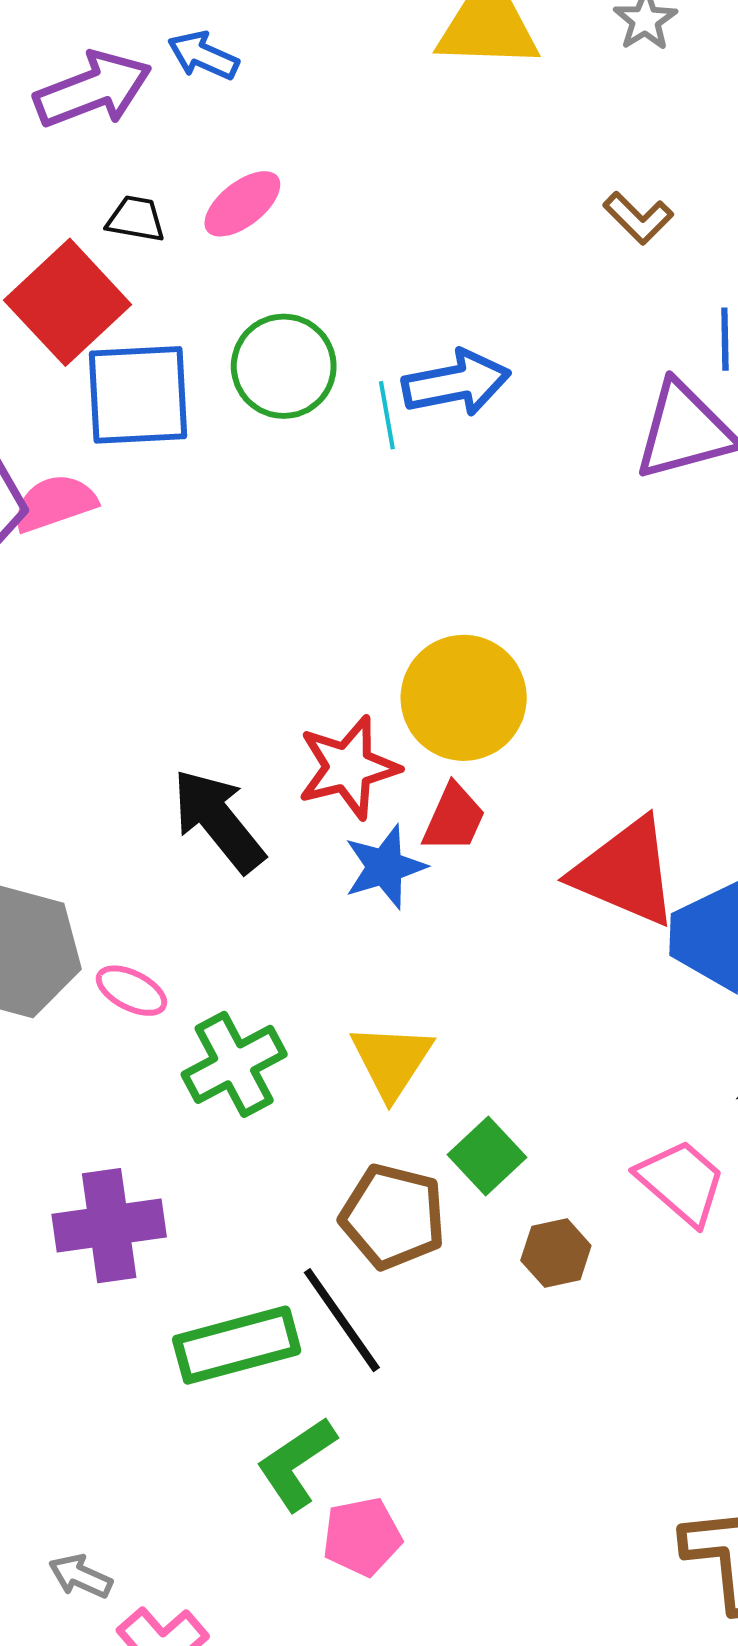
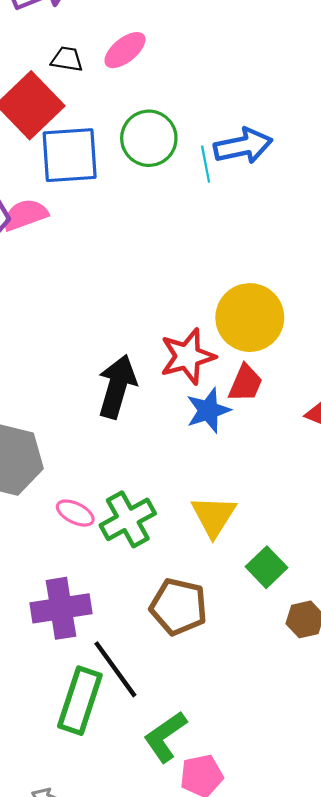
black arrow: (218, 821) -> (117, 387), turned 56
pink ellipse: (131, 991) -> (75, 513), moved
brown pentagon: (393, 1216) -> (178, 607), moved
black line: (342, 1320) -> (115, 669), moved
green rectangle: (237, 1345) -> (80, 701), moved, turned -56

* **Directions for this task**: Images in the records must not be repeated; everything else should be returned exactly.

* **Output of the exercise**:
black arrow: (218, 821) -> (117, 387), turned 56
pink ellipse: (131, 991) -> (75, 513), moved
brown pentagon: (393, 1216) -> (178, 607), moved
black line: (342, 1320) -> (115, 669), moved
green rectangle: (237, 1345) -> (80, 701), moved, turned -56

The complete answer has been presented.